(Items from a data source)
..........
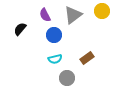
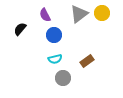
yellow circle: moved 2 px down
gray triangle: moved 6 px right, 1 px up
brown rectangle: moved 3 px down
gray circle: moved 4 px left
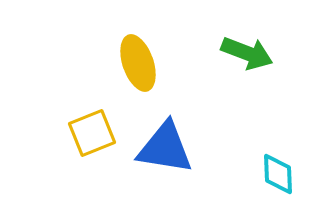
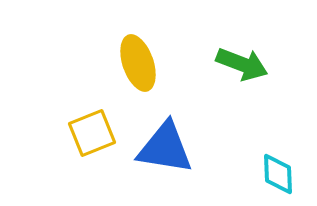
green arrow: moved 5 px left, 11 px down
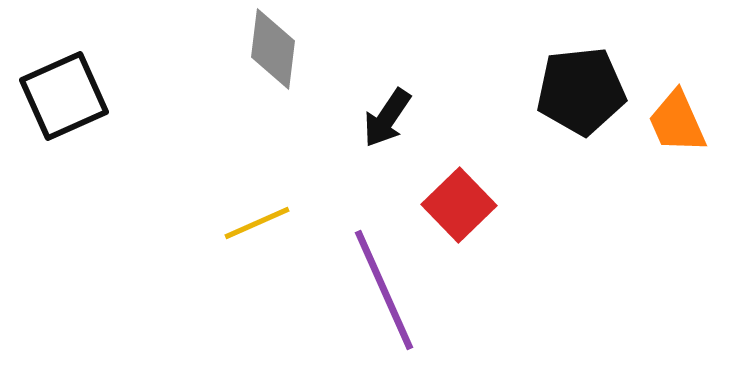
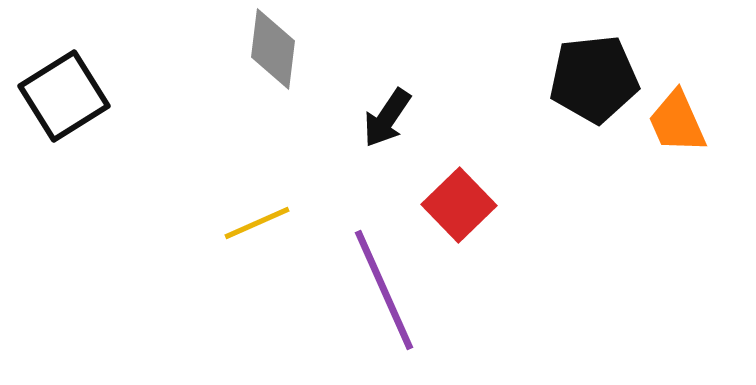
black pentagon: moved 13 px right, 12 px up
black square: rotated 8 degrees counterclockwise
..........
[WHAT THE TASK ASKS] Leave the pictures aside and print exactly, and only, the lines from the one with "gray triangle: moved 6 px right, 1 px up" through the end of the data, both included.

[RESPONSE]
gray triangle: moved 6 px right, 1 px up
brown rectangle: moved 3 px down
gray circle: moved 4 px left
green arrow: moved 5 px left, 11 px down
black pentagon: moved 13 px right, 12 px up
black square: rotated 8 degrees counterclockwise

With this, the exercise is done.